◆ **THE PROBLEM**
In the data below, find the line with "gray L-shape: (27, 663) -> (64, 812), moved" and output it along with every later line, exactly, but not the pictures.

+++ DATA SECTION +++

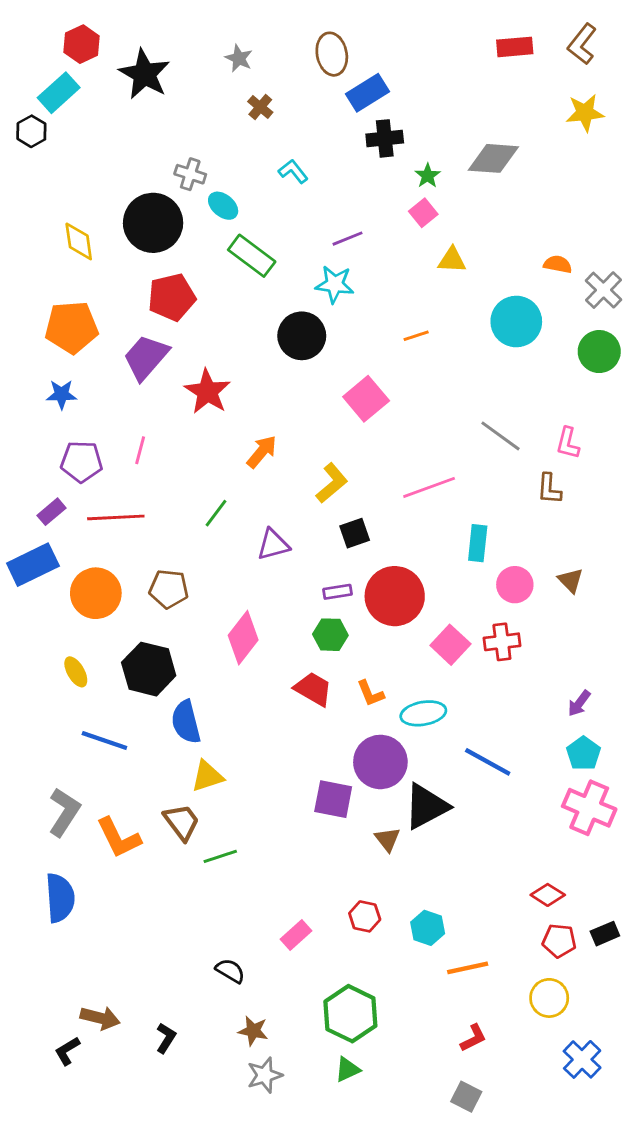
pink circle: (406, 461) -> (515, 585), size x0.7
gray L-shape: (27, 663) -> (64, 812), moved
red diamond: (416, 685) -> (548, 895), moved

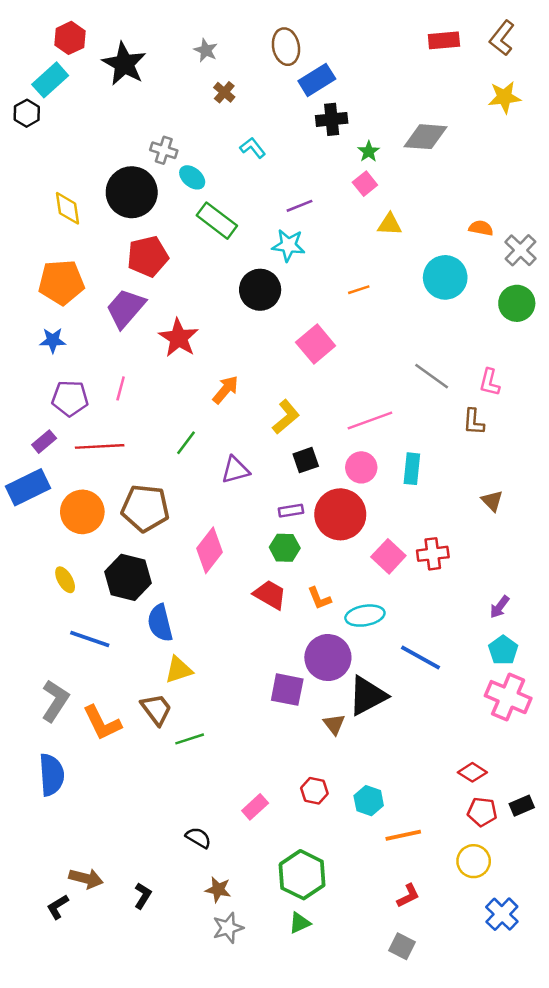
pink circle: (515, 585) -> (361, 467), moved
brown pentagon: (169, 589) -> (145, 508), size x1.4

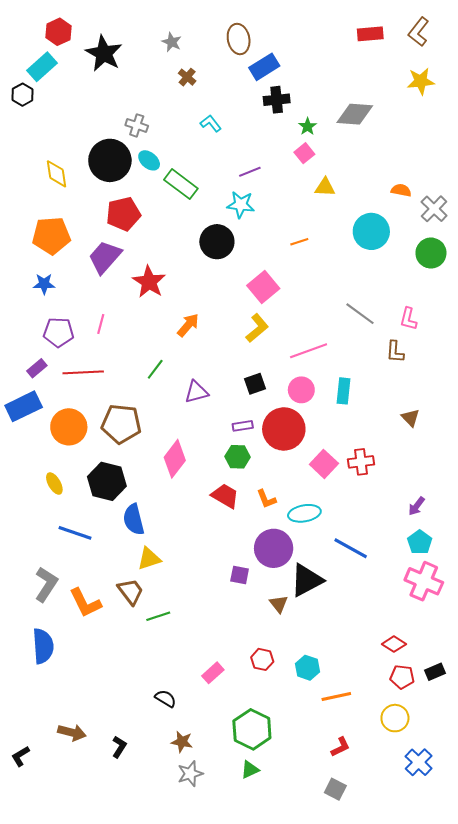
cyan ellipse: (192, 177) -> (149, 160), moved
yellow L-shape: (286, 417) -> (257, 328), moved
purple square: (287, 690) -> (240, 575), size x0.7
black L-shape: (58, 907) -> (20, 756), moved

+++

◆ **ANSWER SPACE**
gray L-shape: (27, 663) -> (64, 812), moved
red diamond: (416, 685) -> (548, 895), moved

pink circle: (515, 585) -> (361, 467), moved
brown pentagon: (169, 589) -> (145, 508), size x1.4

cyan ellipse: (192, 177) -> (149, 160), moved
yellow L-shape: (286, 417) -> (257, 328), moved
purple square: (287, 690) -> (240, 575), size x0.7
black L-shape: (58, 907) -> (20, 756), moved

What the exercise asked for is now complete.